→ **TASK TO CARRY OUT**
Count the lines of the data below that include the string "none", and provide nothing but the result.

→ **EXERCISE INPUT**
# # # # # # #

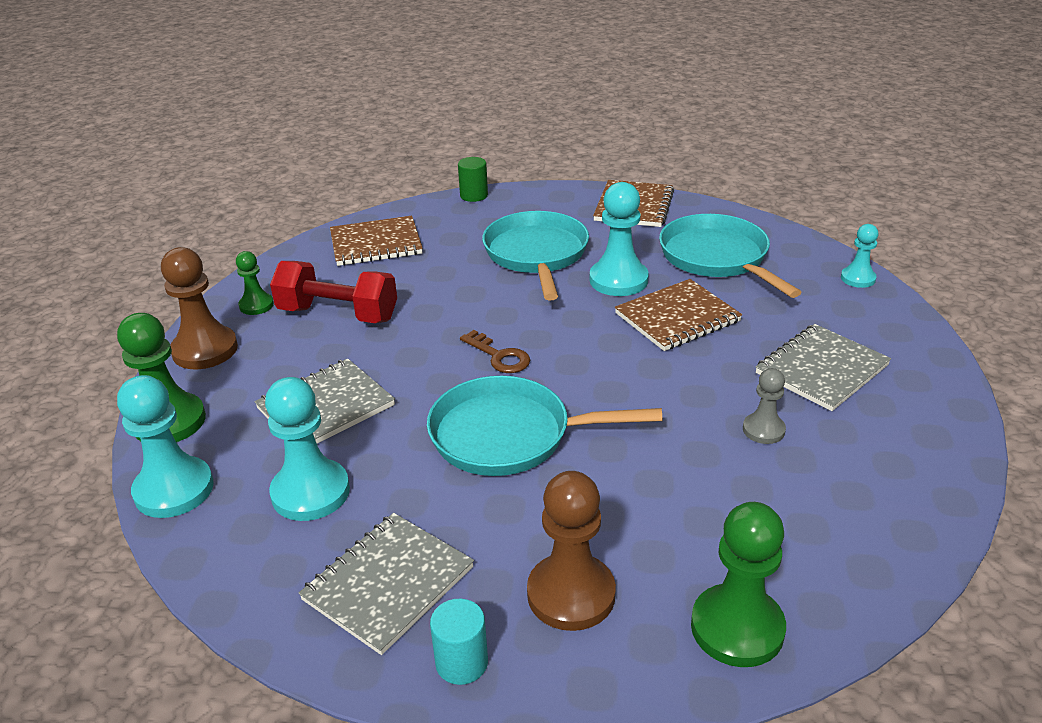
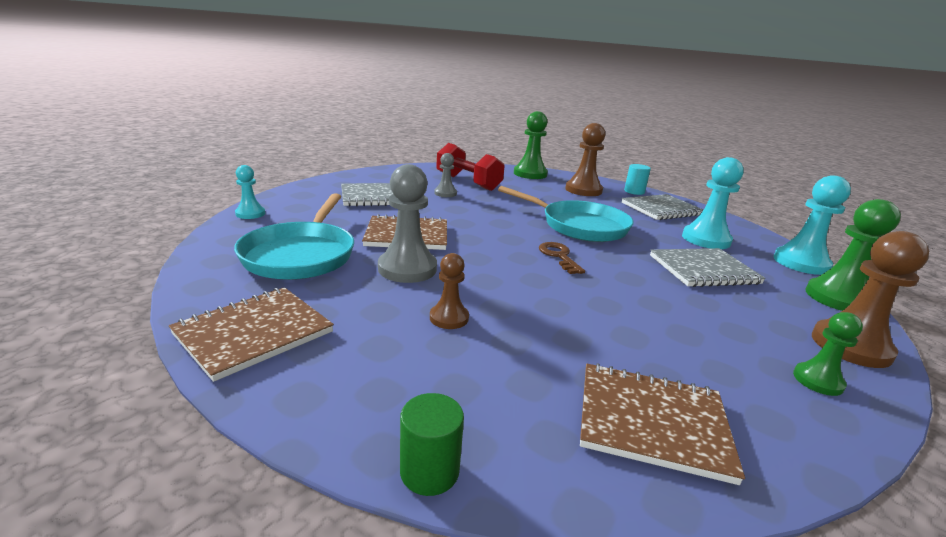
camera: 155 degrees left, 10 degrees down
(338, 314) = (703, 333): red dumbbell -> red dumbbell (468, 182)
(536, 255) = (449, 318): turquoise pan -> brown pawn
(618, 280) = (407, 268): turquoise pawn -> grey pawn

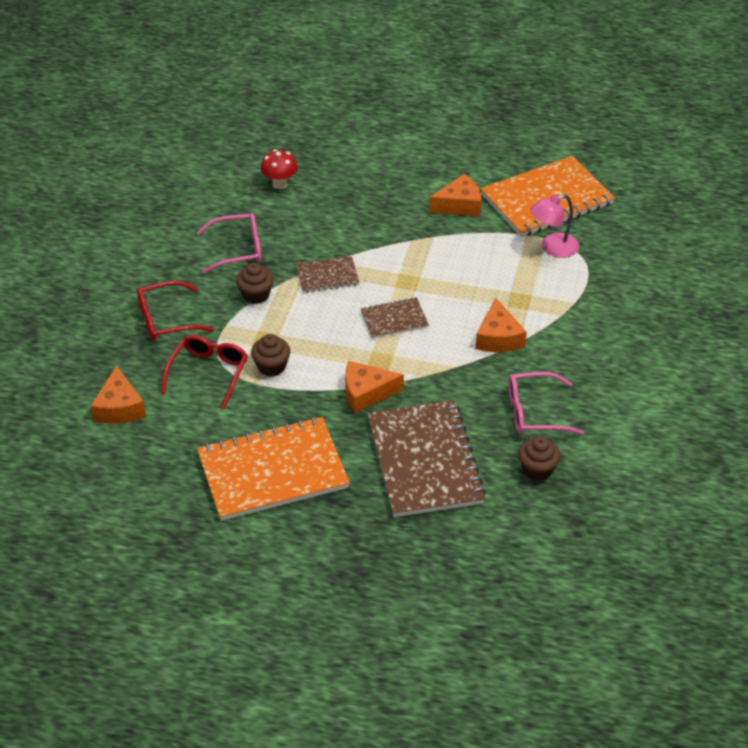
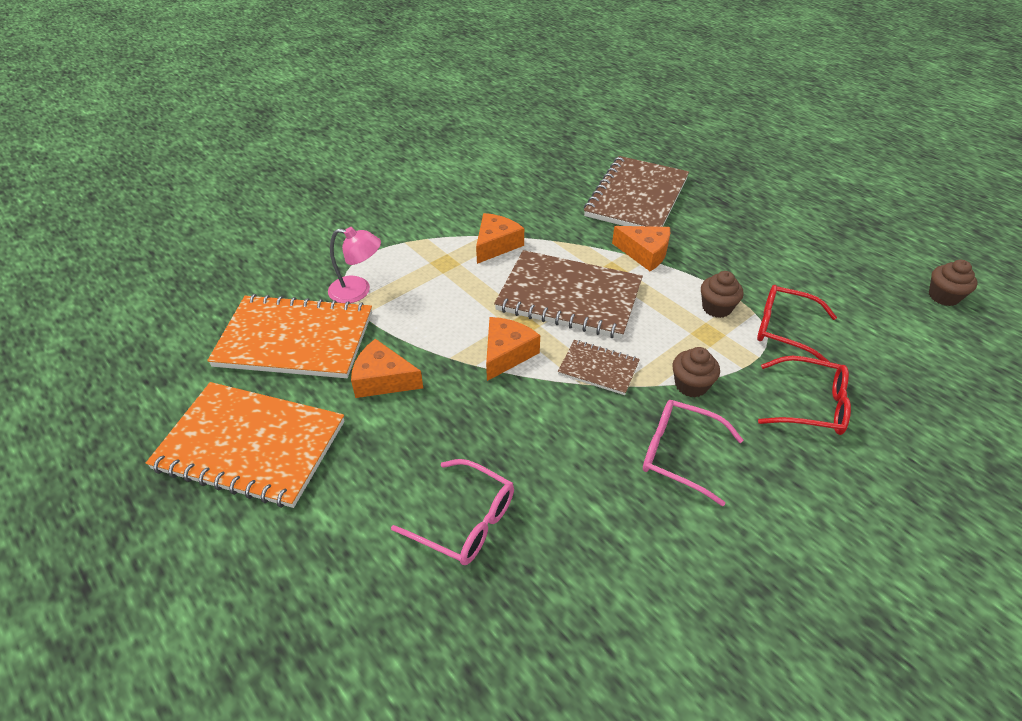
camera: 145 degrees left, 0 degrees up
(119, 407) = (890, 336): orange cheese -> orange cheese (507, 353)
(209, 372) = (783, 329): red glasses -> red glasses turned 60 degrees clockwise
(272, 471) = (761, 235): orange notebook -> orange notebook (250, 446)
(280, 184) = (559, 533): red mushroom -> none
(394, 319) = (569, 297): brown notebook -> brown notebook, size x2.03
(534, 412) = (528, 191): pink glasses -> pink glasses (466, 521)
(537, 469) = (563, 165): brown cupcake -> brown cupcake (943, 296)

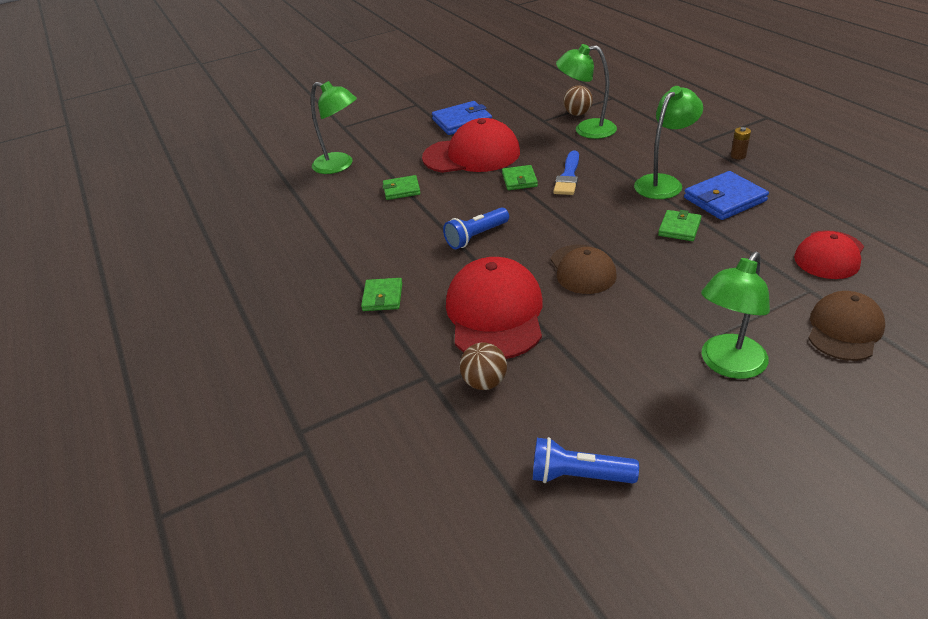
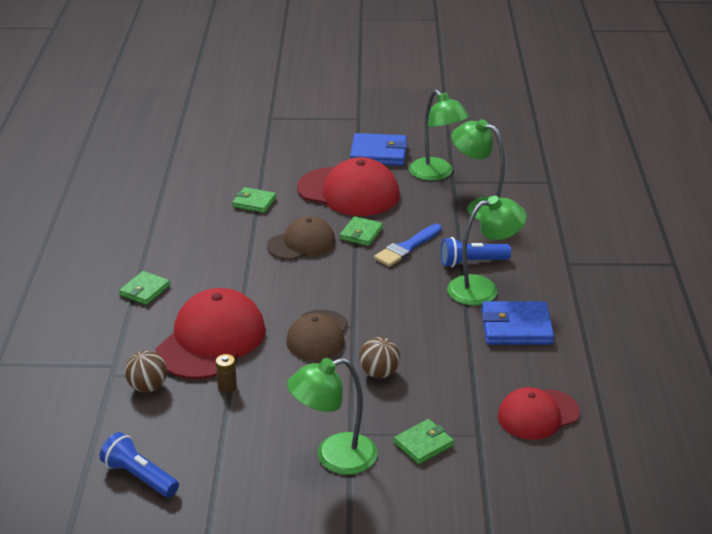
camera: 25 degrees right, 5 degrees down
(340, 165) = (229, 158): green lamp -> green lamp (436, 174)
(476, 237) = (267, 271): blue flashlight -> blue flashlight (472, 262)
(577, 114) = (493, 187): brown ball -> brown ball (379, 373)
(679, 228) = (441, 335): green wallet -> green wallet (423, 444)
(738, 156) = (587, 291): brown battery -> brown battery (227, 386)
(844, 329) = (461, 475): brown cap -> brown cap (301, 243)

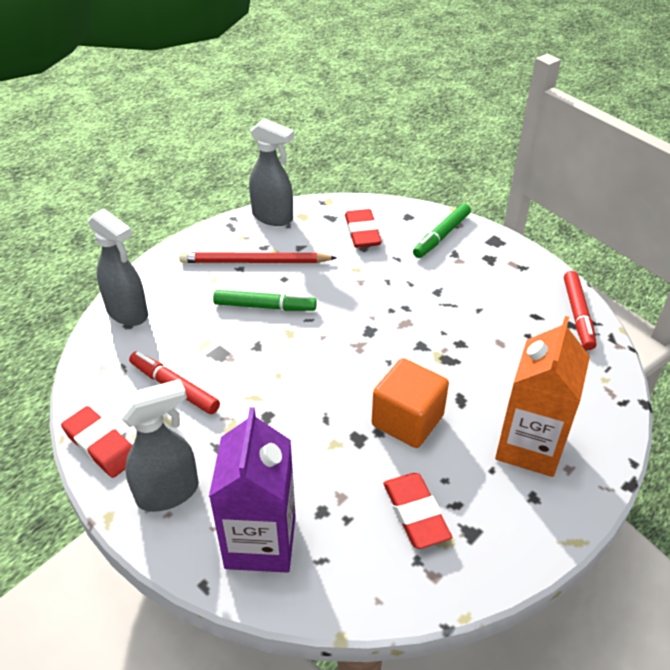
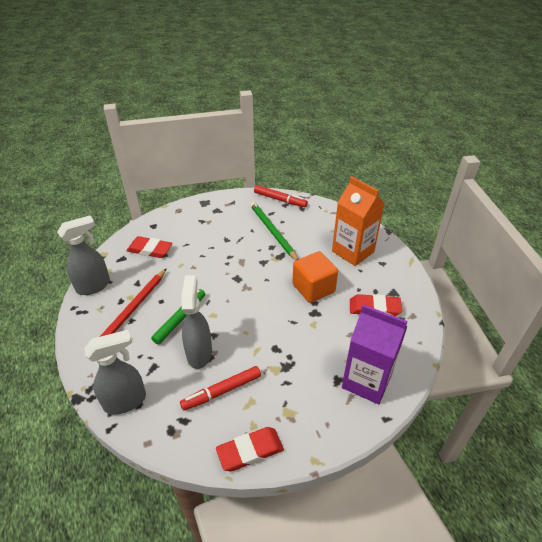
camera: 65 degrees left, 0 degrees up
(169, 493) = (311, 419): grey spray bottle -> grey spray bottle (199, 353)
(442, 236) = (183, 219): green marker -> none
(493, 333) = (272, 232): none -> green pencil

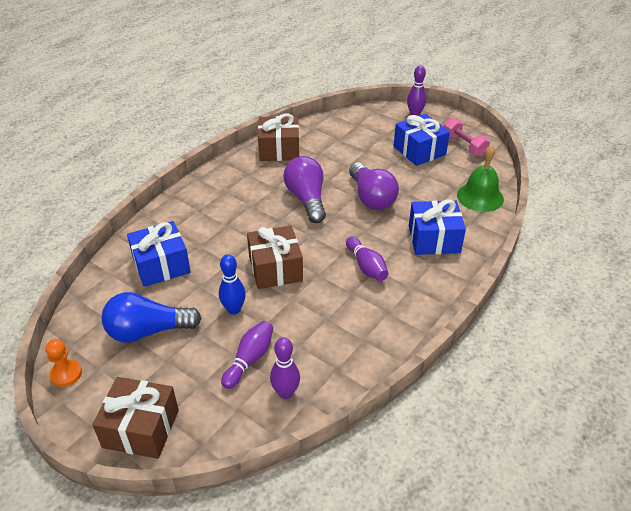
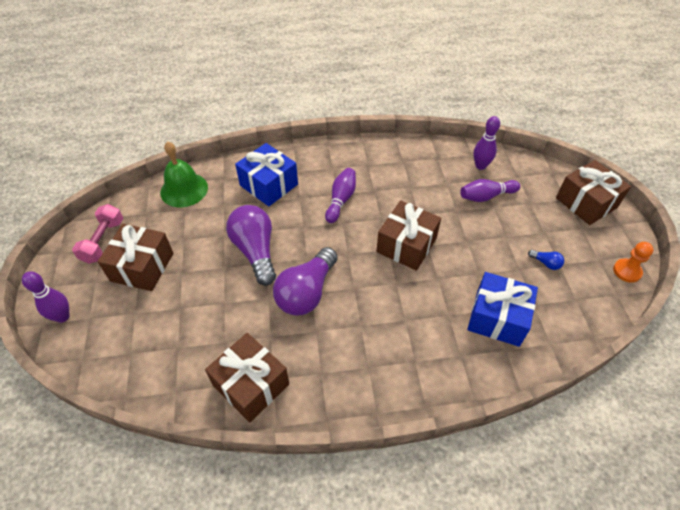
camera: 135 degrees left, 10 degrees up
(148, 331) = (545, 263): blue light bulb -> blue light bulb, size x0.40
(234, 309) = (468, 235): blue bowling pin -> none
(371, 197) = (255, 251): purple light bulb -> purple light bulb turned 45 degrees counterclockwise
(419, 150) = (142, 267): blue gift -> brown gift

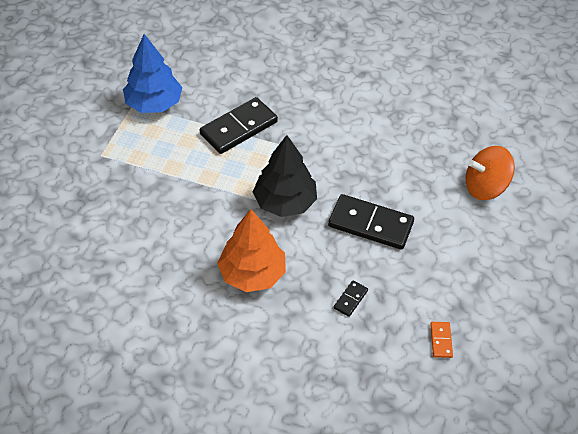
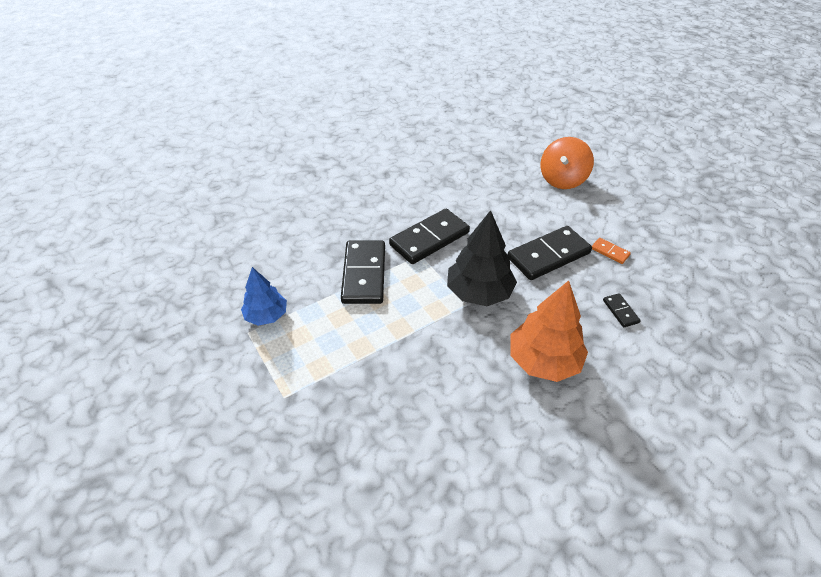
camera: 50 degrees left, 5 degrees down
(154, 104) = (266, 315): blue tree -> blue tree, size x0.63
(313, 142) = (429, 239): none -> black domino
(441, 340) = (697, 283): orange domino -> orange domino (610, 252)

# # # # # # #

→ **RESULT OF THE TASK**
5